▶ **EXERCISE AIM**:
The required answer is the data below, restated word for word with images omitted.

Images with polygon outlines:
+++
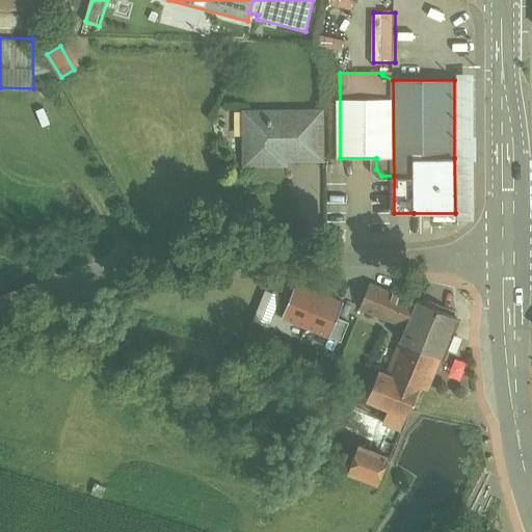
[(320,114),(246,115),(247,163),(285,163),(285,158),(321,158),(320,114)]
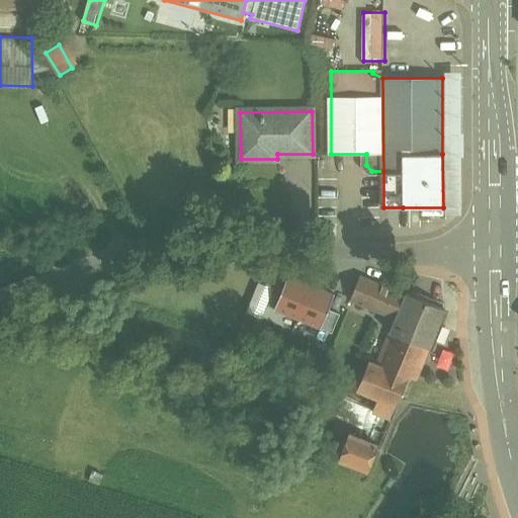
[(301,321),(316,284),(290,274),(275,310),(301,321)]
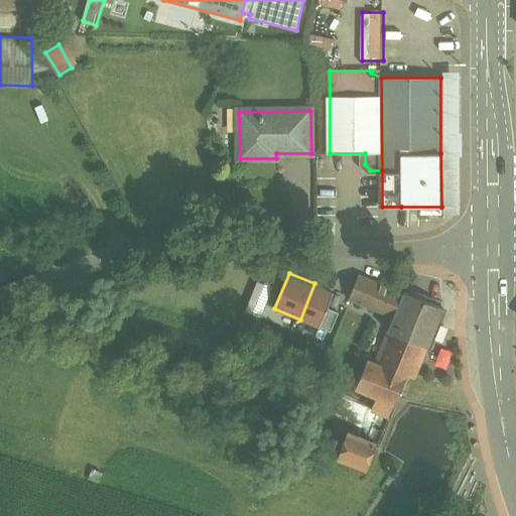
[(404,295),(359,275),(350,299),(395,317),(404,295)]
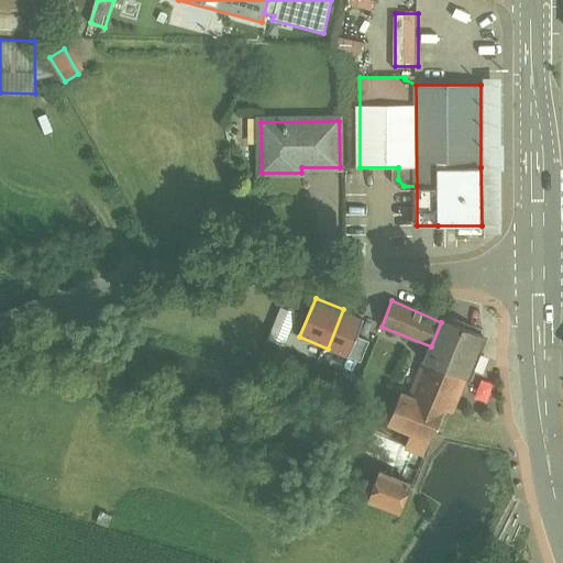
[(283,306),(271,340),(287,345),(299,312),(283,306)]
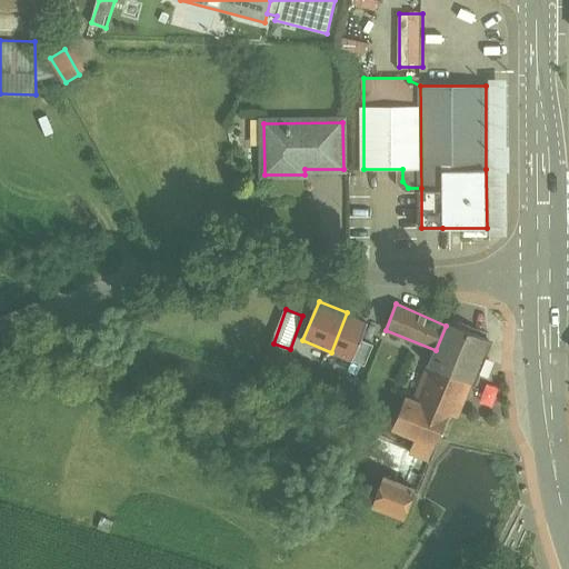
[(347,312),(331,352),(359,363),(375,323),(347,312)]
+++
▶ **RESULT OF THE TASK**:
[(320,114),(246,115),(247,163),(285,163),(285,158),(321,158),(320,114)]
[(301,321),(316,284),(290,274),(275,310),(301,321)]
[(404,295),(359,275),(350,299),(395,317),(404,295)]
[(283,306),(271,340),(287,345),(299,312),(283,306)]
[(347,312),(331,352),(359,363),(375,323),(347,312)]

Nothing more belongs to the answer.